**TASK ITEM:**
The entries shown below should be output exactly as they appear.
# # # # # # #
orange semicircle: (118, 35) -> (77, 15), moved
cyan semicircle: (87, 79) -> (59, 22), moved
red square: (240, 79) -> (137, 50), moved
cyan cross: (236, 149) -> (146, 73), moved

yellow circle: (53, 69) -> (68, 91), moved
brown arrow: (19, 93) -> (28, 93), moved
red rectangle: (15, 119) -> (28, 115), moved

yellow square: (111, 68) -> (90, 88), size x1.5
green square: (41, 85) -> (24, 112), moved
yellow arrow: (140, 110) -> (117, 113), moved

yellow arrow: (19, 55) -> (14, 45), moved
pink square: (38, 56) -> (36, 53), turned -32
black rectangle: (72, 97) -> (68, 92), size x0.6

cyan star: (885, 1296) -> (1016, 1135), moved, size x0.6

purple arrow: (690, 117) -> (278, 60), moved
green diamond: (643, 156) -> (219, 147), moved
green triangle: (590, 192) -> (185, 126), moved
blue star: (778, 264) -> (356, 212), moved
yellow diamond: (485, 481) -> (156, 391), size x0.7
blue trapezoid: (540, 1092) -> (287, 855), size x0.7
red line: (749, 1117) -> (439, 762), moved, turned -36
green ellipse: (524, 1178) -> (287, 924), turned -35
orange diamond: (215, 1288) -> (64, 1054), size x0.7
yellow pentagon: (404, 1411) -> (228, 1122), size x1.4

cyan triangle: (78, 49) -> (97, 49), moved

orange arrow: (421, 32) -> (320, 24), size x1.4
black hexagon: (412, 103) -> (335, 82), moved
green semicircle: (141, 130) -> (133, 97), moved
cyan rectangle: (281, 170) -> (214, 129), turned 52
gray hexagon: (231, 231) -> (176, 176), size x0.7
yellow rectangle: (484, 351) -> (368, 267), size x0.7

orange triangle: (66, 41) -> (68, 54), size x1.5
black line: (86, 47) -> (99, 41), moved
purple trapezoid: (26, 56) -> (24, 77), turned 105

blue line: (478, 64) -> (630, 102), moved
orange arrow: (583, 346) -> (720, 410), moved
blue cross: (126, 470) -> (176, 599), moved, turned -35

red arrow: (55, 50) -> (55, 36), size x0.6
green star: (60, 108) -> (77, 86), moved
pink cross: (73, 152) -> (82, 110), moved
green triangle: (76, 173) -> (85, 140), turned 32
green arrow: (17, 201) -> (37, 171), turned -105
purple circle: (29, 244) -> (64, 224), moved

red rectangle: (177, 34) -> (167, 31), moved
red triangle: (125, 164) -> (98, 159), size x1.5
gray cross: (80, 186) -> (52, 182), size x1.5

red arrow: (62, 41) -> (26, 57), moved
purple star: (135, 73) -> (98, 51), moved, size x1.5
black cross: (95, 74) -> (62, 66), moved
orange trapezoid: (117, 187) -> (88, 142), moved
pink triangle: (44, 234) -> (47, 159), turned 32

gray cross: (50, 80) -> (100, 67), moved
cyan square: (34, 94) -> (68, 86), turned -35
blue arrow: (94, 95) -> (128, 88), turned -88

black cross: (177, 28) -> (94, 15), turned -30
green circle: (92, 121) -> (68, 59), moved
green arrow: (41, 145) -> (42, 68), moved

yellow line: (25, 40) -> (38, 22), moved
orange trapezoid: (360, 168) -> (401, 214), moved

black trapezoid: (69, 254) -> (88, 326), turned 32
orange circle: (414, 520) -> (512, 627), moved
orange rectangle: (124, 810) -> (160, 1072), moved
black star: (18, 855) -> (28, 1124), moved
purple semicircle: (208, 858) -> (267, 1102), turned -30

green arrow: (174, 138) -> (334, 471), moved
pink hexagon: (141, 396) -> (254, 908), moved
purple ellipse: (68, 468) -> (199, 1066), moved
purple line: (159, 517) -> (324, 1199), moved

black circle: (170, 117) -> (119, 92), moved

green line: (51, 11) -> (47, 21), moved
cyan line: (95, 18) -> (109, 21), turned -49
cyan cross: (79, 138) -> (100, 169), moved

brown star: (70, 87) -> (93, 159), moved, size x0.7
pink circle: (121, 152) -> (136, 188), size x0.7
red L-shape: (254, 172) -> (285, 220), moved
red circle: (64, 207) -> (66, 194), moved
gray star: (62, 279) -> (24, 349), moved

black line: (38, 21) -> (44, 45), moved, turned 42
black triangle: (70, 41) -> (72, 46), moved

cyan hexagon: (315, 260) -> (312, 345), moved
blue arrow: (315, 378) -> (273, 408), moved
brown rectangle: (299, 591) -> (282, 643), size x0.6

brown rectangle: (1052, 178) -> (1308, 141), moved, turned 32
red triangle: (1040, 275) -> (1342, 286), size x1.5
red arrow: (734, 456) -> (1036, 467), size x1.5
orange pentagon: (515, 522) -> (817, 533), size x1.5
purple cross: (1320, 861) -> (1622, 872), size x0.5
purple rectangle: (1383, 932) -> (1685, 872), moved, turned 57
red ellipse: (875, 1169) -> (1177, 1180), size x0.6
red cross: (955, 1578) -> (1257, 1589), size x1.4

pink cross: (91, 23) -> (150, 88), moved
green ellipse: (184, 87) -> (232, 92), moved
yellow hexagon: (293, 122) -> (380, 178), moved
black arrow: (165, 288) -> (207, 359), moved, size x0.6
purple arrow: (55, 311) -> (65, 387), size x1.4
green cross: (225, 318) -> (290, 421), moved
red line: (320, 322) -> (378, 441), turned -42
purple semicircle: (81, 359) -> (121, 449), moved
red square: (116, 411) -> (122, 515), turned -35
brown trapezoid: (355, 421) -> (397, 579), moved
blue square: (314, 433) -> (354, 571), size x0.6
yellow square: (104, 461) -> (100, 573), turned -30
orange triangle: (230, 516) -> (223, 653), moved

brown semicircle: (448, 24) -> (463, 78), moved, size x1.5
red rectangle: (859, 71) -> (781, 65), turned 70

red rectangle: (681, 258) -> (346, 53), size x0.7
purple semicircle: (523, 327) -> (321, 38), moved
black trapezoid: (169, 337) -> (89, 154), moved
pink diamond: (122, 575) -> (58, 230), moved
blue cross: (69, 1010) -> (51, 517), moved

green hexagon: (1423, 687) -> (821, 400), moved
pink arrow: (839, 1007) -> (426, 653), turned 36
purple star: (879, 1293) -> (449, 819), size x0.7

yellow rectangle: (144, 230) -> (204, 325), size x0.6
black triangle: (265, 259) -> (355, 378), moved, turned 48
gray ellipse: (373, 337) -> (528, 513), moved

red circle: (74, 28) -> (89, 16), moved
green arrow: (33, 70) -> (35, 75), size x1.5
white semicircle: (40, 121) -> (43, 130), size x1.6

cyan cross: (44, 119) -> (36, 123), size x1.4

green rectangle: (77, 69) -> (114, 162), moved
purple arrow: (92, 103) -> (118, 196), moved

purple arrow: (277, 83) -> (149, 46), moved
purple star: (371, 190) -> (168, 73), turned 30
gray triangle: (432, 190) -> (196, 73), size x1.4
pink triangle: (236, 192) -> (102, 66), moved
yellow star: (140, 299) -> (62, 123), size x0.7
# # # # # # #
**OUTPUT OF THE TASK:**
orange semicircle: (118, 35) -> (77, 15), moved
cyan semicircle: (87, 79) -> (59, 22), moved
red square: (240, 79) -> (137, 50), moved
cyan cross: (236, 149) -> (146, 73), moved

yellow circle: (53, 69) -> (68, 91), moved
brown arrow: (19, 93) -> (28, 93), moved
red rectangle: (15, 119) -> (28, 115), moved

yellow square: (111, 68) -> (90, 88), size x1.5
green square: (41, 85) -> (24, 112), moved
yellow arrow: (140, 110) -> (117, 113), moved

yellow arrow: (19, 55) -> (14, 45), moved
pink square: (38, 56) -> (36, 53), turned -32
black rectangle: (72, 97) -> (68, 92), size x0.6

cyan star: (885, 1296) -> (1016, 1135), moved, size x0.6

purple arrow: (690, 117) -> (278, 60), moved
green diamond: (643, 156) -> (219, 147), moved
green triangle: (590, 192) -> (185, 126), moved
blue star: (778, 264) -> (356, 212), moved
yellow diamond: (485, 481) -> (156, 391), size x0.7
blue trapezoid: (540, 1092) -> (287, 855), size x0.7
red line: (749, 1117) -> (439, 762), moved, turned -36
green ellipse: (524, 1178) -> (287, 924), turned -35
orange diamond: (215, 1288) -> (64, 1054), size x0.7
yellow pentagon: (404, 1411) -> (228, 1122), size x1.4

cyan triangle: (78, 49) -> (97, 49), moved

orange arrow: (421, 32) -> (320, 24), size x1.4
black hexagon: (412, 103) -> (335, 82), moved
green semicircle: (141, 130) -> (133, 97), moved
cyan rectangle: (281, 170) -> (214, 129), turned 52
gray hexagon: (231, 231) -> (176, 176), size x0.7
yellow rectangle: (484, 351) -> (368, 267), size x0.7

orange triangle: (66, 41) -> (68, 54), size x1.5
black line: (86, 47) -> (99, 41), moved
purple trapezoid: (26, 56) -> (24, 77), turned 105

blue line: (478, 64) -> (630, 102), moved
orange arrow: (583, 346) -> (720, 410), moved
blue cross: (126, 470) -> (176, 599), moved, turned -35

red arrow: (55, 50) -> (55, 36), size x0.6
green star: (60, 108) -> (77, 86), moved
pink cross: (73, 152) -> (82, 110), moved
green triangle: (76, 173) -> (85, 140), turned 32
green arrow: (17, 201) -> (37, 171), turned -105
purple circle: (29, 244) -> (64, 224), moved

red rectangle: (177, 34) -> (167, 31), moved
red triangle: (125, 164) -> (98, 159), size x1.5
gray cross: (80, 186) -> (52, 182), size x1.5

red arrow: (62, 41) -> (26, 57), moved
purple star: (135, 73) -> (98, 51), moved, size x1.5
black cross: (95, 74) -> (62, 66), moved
orange trapezoid: (117, 187) -> (88, 142), moved
pink triangle: (44, 234) -> (47, 159), turned 32

gray cross: (50, 80) -> (100, 67), moved
cyan square: (34, 94) -> (68, 86), turned -35
blue arrow: (94, 95) -> (128, 88), turned -88

black cross: (177, 28) -> (94, 15), turned -30
green circle: (92, 121) -> (68, 59), moved
green arrow: (41, 145) -> (42, 68), moved

yellow line: (25, 40) -> (38, 22), moved
orange trapezoid: (360, 168) -> (401, 214), moved

black trapezoid: (69, 254) -> (88, 326), turned 32
orange circle: (414, 520) -> (512, 627), moved
orange rectangle: (124, 810) -> (160, 1072), moved
black star: (18, 855) -> (28, 1124), moved
purple semicircle: (208, 858) -> (267, 1102), turned -30

green arrow: (174, 138) -> (334, 471), moved
pink hexagon: (141, 396) -> (254, 908), moved
purple ellipse: (68, 468) -> (199, 1066), moved
purple line: (159, 517) -> (324, 1199), moved

black circle: (170, 117) -> (119, 92), moved

green line: (51, 11) -> (47, 21), moved
cyan line: (95, 18) -> (109, 21), turned -49
cyan cross: (79, 138) -> (100, 169), moved

brown star: (70, 87) -> (93, 159), moved, size x0.7
pink circle: (121, 152) -> (136, 188), size x0.7
red L-shape: (254, 172) -> (285, 220), moved
red circle: (64, 207) -> (66, 194), moved
gray star: (62, 279) -> (24, 349), moved

black line: (38, 21) -> (44, 45), moved, turned 42
black triangle: (70, 41) -> (72, 46), moved

cyan hexagon: (315, 260) -> (312, 345), moved
blue arrow: (315, 378) -> (273, 408), moved
brown rectangle: (299, 591) -> (282, 643), size x0.6

brown rectangle: (1052, 178) -> (1308, 141), moved, turned 32
red triangle: (1040, 275) -> (1342, 286), size x1.5
red arrow: (734, 456) -> (1036, 467), size x1.5
orange pentagon: (515, 522) -> (817, 533), size x1.5
purple cross: (1320, 861) -> (1622, 872), size x0.5
purple rectangle: (1383, 932) -> (1685, 872), moved, turned 57
red ellipse: (875, 1169) -> (1177, 1180), size x0.6
red cross: (955, 1578) -> (1257, 1589), size x1.4

pink cross: (91, 23) -> (150, 88), moved
green ellipse: (184, 87) -> (232, 92), moved
yellow hexagon: (293, 122) -> (380, 178), moved
black arrow: (165, 288) -> (207, 359), moved, size x0.6
purple arrow: (55, 311) -> (65, 387), size x1.4
green cross: (225, 318) -> (290, 421), moved
red line: (320, 322) -> (378, 441), turned -42
purple semicircle: (81, 359) -> (121, 449), moved
red square: (116, 411) -> (122, 515), turned -35
brown trapezoid: (355, 421) -> (397, 579), moved
blue square: (314, 433) -> (354, 571), size x0.6
yellow square: (104, 461) -> (100, 573), turned -30
orange triangle: (230, 516) -> (223, 653), moved

brown semicircle: (448, 24) -> (463, 78), moved, size x1.5
red rectangle: (859, 71) -> (781, 65), turned 70

red rectangle: (681, 258) -> (346, 53), size x0.7
purple semicircle: (523, 327) -> (321, 38), moved
black trapezoid: (169, 337) -> (89, 154), moved
pink diamond: (122, 575) -> (58, 230), moved
blue cross: (69, 1010) -> (51, 517), moved

green hexagon: (1423, 687) -> (821, 400), moved
pink arrow: (839, 1007) -> (426, 653), turned 36
purple star: (879, 1293) -> (449, 819), size x0.7

yellow rectangle: (144, 230) -> (204, 325), size x0.6
black triangle: (265, 259) -> (355, 378), moved, turned 48
gray ellipse: (373, 337) -> (528, 513), moved

red circle: (74, 28) -> (89, 16), moved
green arrow: (33, 70) -> (35, 75), size x1.5
white semicircle: (40, 121) -> (43, 130), size x1.6

cyan cross: (44, 119) -> (36, 123), size x1.4

green rectangle: (77, 69) -> (114, 162), moved
purple arrow: (92, 103) -> (118, 196), moved

purple arrow: (277, 83) -> (149, 46), moved
purple star: (371, 190) -> (168, 73), turned 30
gray triangle: (432, 190) -> (196, 73), size x1.4
pink triangle: (236, 192) -> (102, 66), moved
yellow star: (140, 299) -> (62, 123), size x0.7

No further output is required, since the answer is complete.